- _Directions_
How many lines in the records below contain the string "shown"? Reply with the number alone.

- _Data to process_
______

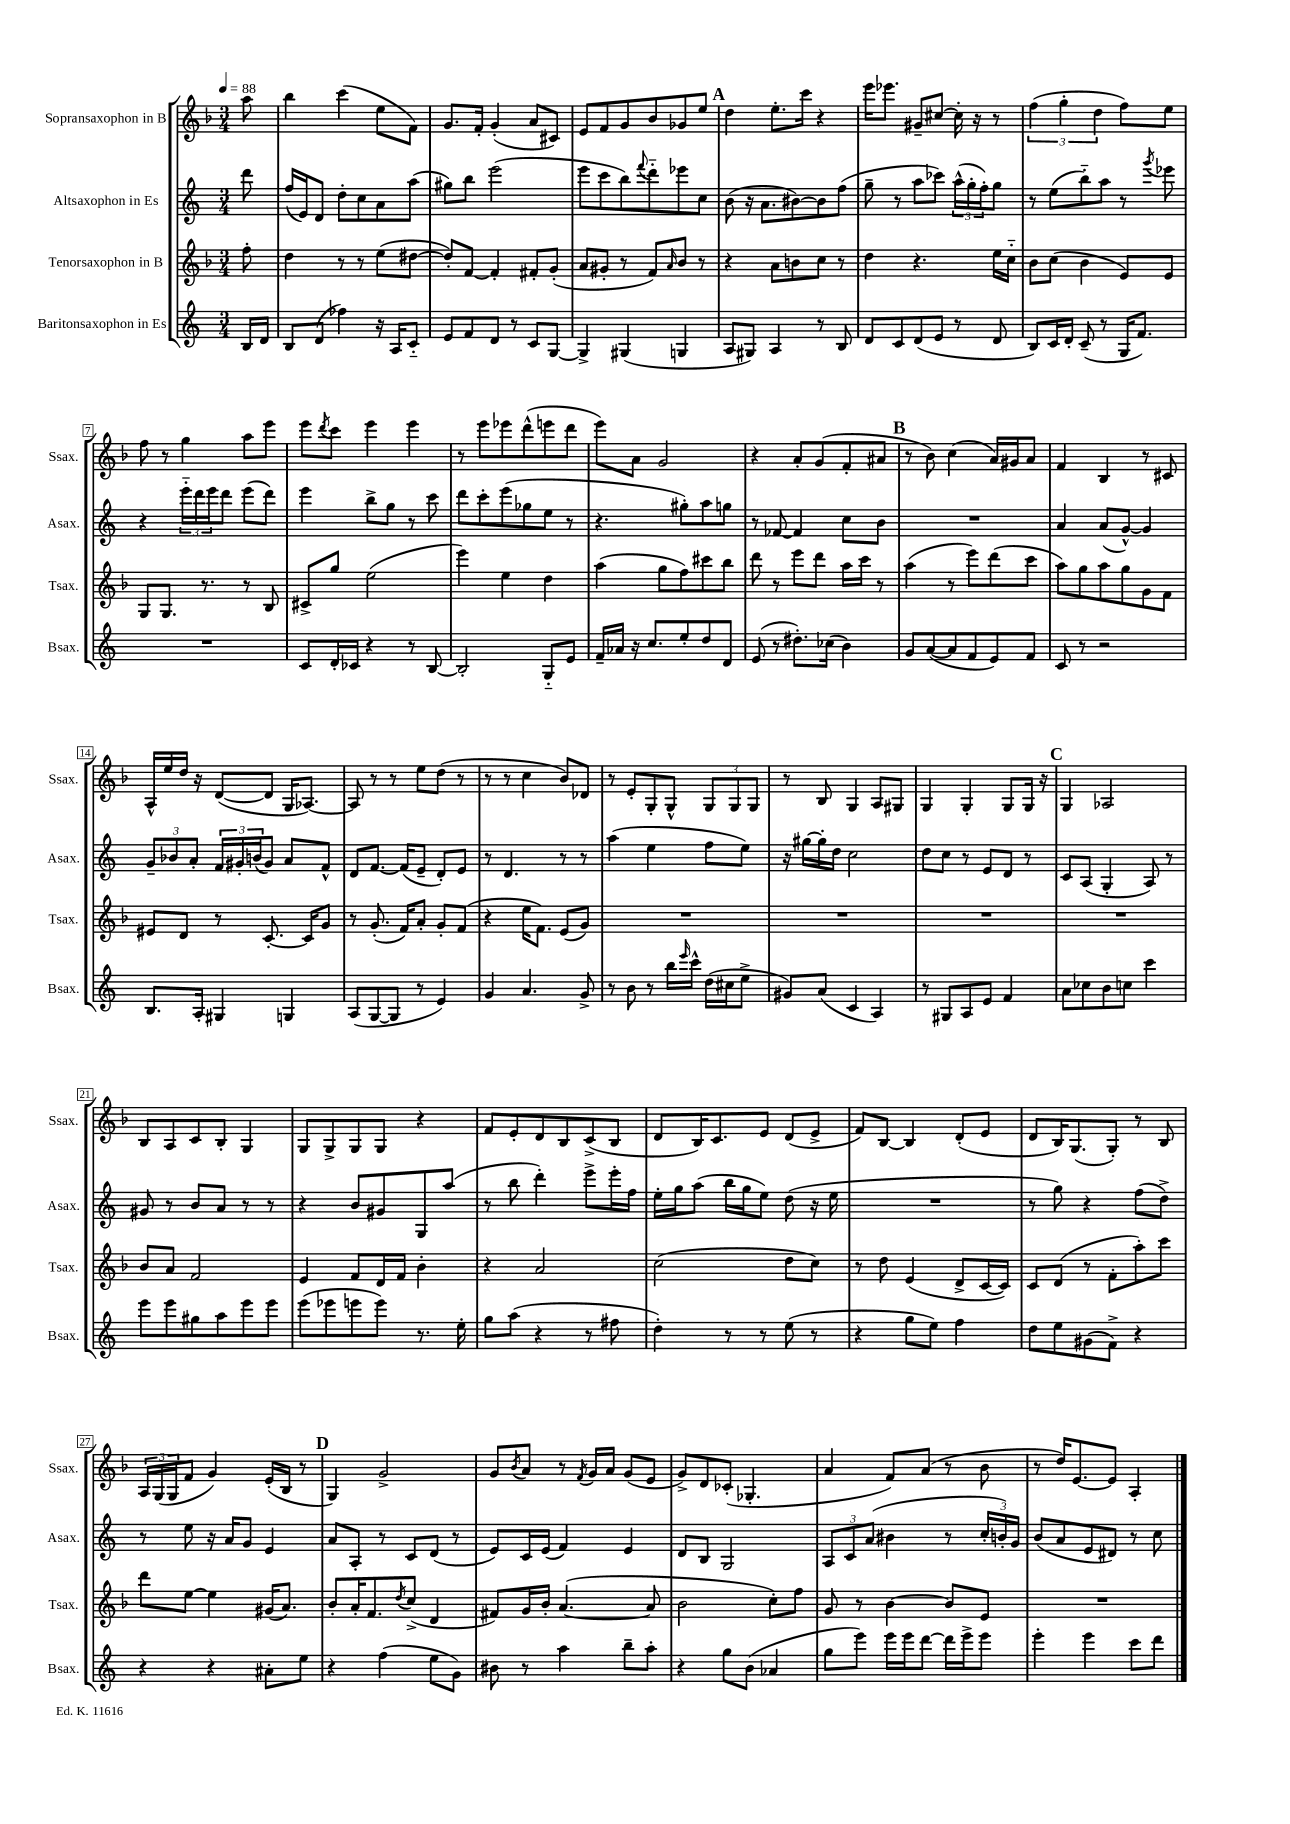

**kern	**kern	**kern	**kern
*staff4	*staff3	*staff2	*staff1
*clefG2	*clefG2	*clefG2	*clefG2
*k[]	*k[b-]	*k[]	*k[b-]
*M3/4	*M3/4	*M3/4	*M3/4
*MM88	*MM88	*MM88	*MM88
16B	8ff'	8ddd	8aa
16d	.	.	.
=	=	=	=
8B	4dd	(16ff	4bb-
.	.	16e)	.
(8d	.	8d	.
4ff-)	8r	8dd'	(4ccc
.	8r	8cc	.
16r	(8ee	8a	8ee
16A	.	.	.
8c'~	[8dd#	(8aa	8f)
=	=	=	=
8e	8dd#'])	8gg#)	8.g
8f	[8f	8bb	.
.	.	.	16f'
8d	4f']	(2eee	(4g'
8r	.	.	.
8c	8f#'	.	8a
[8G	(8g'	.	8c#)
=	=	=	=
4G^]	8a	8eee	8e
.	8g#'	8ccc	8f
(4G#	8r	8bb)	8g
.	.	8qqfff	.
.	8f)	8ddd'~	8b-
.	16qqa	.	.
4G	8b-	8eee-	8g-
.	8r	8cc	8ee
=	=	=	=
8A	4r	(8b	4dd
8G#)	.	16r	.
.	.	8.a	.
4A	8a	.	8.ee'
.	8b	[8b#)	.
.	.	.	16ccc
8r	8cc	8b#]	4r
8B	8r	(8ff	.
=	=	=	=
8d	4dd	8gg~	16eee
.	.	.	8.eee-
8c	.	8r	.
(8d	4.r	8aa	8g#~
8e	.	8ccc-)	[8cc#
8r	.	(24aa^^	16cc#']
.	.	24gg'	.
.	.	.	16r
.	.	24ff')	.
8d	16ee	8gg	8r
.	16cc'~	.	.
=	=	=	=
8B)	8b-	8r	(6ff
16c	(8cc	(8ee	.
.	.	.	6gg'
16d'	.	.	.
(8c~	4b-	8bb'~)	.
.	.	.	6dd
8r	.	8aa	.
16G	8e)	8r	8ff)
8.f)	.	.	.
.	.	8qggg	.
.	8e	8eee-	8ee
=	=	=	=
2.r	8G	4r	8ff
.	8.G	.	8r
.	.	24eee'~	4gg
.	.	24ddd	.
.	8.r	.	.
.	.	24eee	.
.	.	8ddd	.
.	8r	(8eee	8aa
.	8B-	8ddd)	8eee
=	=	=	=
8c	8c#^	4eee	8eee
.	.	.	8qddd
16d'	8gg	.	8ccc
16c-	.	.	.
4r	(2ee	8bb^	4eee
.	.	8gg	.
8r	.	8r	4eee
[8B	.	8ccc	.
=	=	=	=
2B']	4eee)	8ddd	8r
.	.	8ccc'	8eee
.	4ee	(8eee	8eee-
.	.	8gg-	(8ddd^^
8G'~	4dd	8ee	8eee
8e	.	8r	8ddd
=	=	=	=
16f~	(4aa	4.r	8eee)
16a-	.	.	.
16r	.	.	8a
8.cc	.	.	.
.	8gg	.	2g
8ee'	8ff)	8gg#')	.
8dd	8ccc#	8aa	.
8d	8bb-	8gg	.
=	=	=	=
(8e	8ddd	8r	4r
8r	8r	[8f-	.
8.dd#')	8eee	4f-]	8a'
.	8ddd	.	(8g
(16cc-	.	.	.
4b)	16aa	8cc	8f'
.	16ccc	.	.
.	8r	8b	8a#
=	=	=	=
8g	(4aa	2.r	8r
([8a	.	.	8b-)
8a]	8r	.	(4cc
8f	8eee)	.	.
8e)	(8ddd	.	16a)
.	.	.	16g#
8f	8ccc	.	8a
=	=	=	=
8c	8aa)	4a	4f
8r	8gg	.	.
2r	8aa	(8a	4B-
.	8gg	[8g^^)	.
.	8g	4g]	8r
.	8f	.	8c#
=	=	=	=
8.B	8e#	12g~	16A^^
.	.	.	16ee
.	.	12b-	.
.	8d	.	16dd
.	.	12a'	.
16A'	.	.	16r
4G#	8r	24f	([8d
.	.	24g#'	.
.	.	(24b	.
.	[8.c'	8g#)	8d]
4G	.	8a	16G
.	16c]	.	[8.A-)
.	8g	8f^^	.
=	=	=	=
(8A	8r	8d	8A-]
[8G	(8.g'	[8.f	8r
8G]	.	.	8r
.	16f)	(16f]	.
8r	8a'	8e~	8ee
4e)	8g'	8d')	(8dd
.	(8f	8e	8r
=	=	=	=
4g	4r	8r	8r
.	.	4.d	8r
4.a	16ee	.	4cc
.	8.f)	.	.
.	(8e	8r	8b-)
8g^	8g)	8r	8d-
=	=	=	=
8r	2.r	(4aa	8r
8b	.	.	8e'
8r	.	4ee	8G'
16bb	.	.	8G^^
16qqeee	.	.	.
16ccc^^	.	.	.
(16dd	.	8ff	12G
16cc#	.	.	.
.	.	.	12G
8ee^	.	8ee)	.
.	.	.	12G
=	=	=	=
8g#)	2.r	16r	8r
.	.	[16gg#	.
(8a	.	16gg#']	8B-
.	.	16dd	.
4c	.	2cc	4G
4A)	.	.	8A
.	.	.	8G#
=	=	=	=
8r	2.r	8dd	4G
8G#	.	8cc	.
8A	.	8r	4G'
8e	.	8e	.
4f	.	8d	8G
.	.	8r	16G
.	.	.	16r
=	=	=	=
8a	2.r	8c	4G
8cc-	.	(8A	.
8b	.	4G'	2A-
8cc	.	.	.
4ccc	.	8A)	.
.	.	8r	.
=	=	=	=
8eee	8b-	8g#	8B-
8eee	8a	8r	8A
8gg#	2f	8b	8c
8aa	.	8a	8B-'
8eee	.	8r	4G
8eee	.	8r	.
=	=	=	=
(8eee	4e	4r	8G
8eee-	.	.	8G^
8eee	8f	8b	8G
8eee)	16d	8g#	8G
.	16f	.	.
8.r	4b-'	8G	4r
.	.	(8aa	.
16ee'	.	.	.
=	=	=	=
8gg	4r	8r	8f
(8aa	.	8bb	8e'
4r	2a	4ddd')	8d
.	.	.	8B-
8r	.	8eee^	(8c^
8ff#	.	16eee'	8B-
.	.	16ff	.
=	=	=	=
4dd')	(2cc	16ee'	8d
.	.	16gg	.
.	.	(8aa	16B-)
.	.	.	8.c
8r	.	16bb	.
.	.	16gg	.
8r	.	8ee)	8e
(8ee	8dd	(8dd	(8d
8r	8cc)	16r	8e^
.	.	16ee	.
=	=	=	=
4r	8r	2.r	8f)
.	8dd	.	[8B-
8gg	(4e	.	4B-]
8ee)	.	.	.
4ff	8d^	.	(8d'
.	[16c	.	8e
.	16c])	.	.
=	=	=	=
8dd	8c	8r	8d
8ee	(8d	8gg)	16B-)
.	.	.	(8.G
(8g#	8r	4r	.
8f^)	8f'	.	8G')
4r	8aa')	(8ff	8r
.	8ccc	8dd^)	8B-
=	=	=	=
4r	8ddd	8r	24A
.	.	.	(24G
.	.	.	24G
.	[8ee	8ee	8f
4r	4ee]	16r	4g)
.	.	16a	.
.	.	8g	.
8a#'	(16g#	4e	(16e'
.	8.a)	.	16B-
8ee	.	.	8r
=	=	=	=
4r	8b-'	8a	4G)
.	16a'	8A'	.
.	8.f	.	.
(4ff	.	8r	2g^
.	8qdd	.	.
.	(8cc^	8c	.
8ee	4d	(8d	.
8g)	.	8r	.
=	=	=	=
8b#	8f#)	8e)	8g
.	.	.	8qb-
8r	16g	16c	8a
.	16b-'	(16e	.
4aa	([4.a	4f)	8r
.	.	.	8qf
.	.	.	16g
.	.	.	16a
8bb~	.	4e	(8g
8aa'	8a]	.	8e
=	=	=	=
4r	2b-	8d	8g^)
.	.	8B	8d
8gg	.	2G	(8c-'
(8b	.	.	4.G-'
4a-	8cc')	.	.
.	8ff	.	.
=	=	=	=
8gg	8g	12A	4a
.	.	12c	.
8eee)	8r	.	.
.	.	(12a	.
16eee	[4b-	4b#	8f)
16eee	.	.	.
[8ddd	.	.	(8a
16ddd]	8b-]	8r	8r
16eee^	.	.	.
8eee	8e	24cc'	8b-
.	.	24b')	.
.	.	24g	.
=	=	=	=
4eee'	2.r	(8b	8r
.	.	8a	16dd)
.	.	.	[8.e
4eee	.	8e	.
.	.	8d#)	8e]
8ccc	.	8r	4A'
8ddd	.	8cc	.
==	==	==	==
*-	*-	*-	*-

______

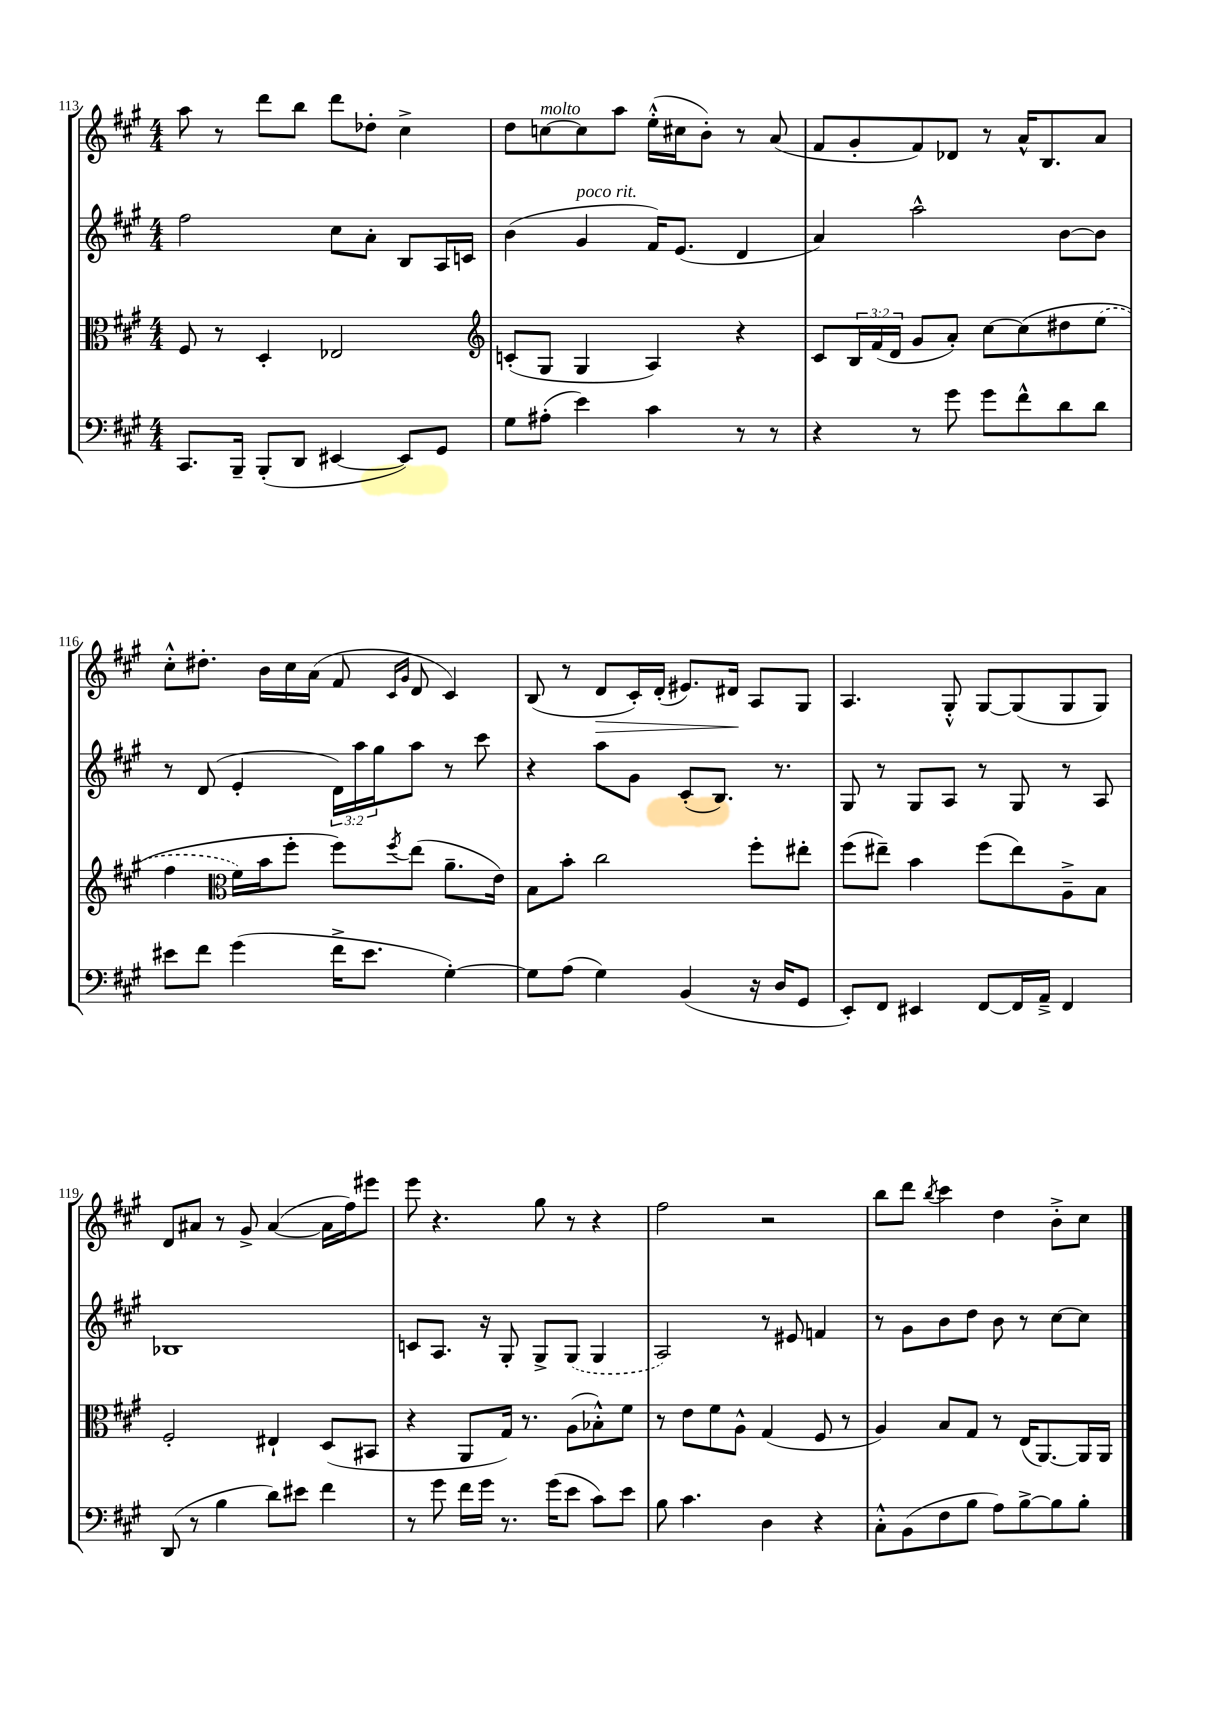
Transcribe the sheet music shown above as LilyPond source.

______

- _Complete response_
1